▸ Problem description
Write out exactly, excluding pictures, the lines from the one containing "R112: 1.2k (SIG2, VOL2) -> 4.7k (SIG2, VOL2)" through the end of the data, both included.

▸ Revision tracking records
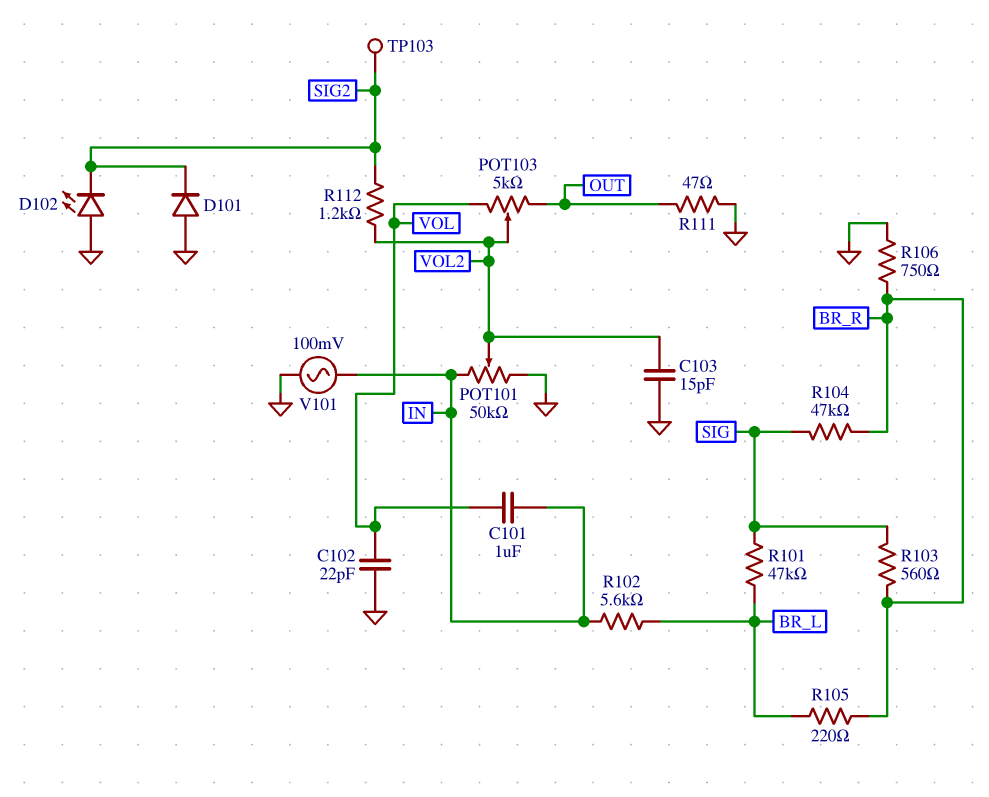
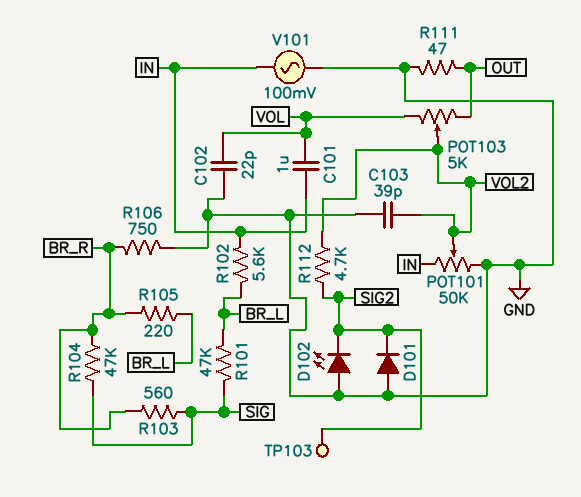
C103: 15pF (GND, VOL2) -> 39pF (GND, VOL2)
R112: 1.2k (SIG2, VOL2) -> 4.7k (SIG2, VOL2)

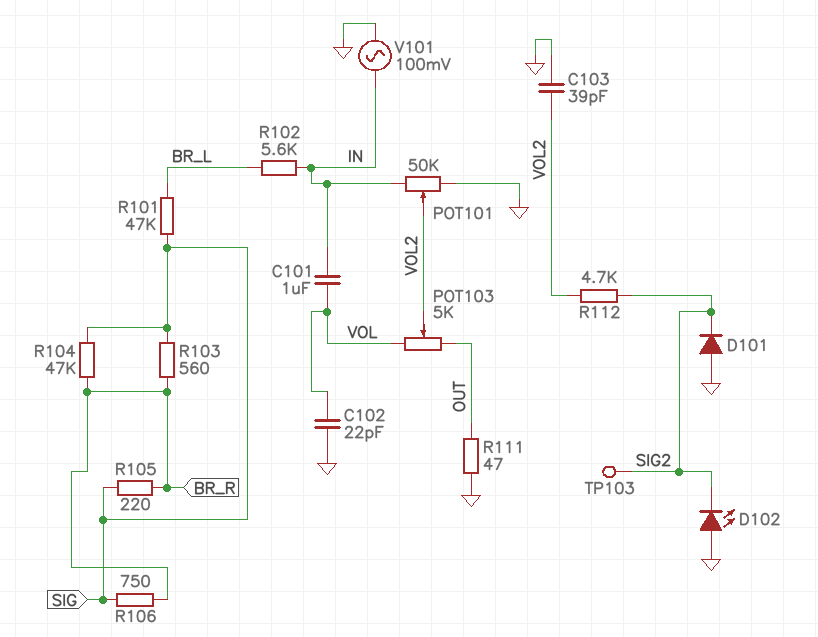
R105: 220 (BR_L, BR_R) -> 220 (BR_R, SIG)
R106: 750 (BR_R, GND) -> 750 (BR_R, SIG)

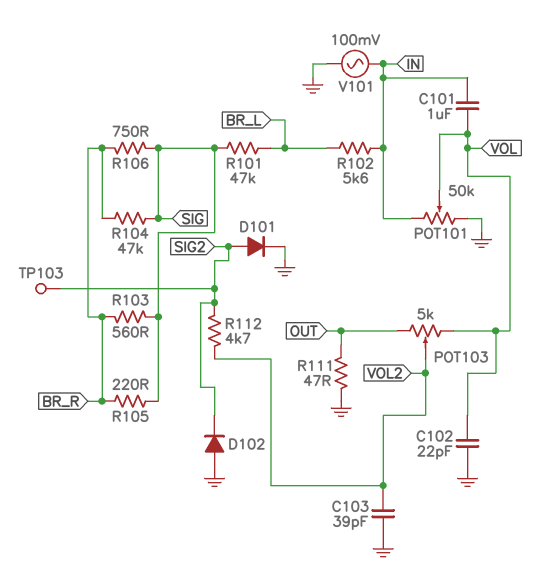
D101: diode (A GND, K SIG2) -> diode (A SIG2, K GND)
D102: LED (A GND, K SIG2) -> diode (A GND, K SIG2)
POT101: 50k (GND, IN, wiper VOL2) -> 50k (GND, IN, wiper VOL)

▸ Answer box
R112: 1.2k (SIG2, VOL2) -> 4.7k (SIG2, VOL2)

R105: 220 (BR_L, BR_R) -> 220 (BR_R, SIG)
R106: 750 (BR_R, GND) -> 750 (BR_R, SIG)

D101: diode (A GND, K SIG2) -> diode (A SIG2, K GND)
D102: LED (A GND, K SIG2) -> diode (A GND, K SIG2)
POT101: 50k (GND, IN, wiper VOL2) -> 50k (GND, IN, wiper VOL)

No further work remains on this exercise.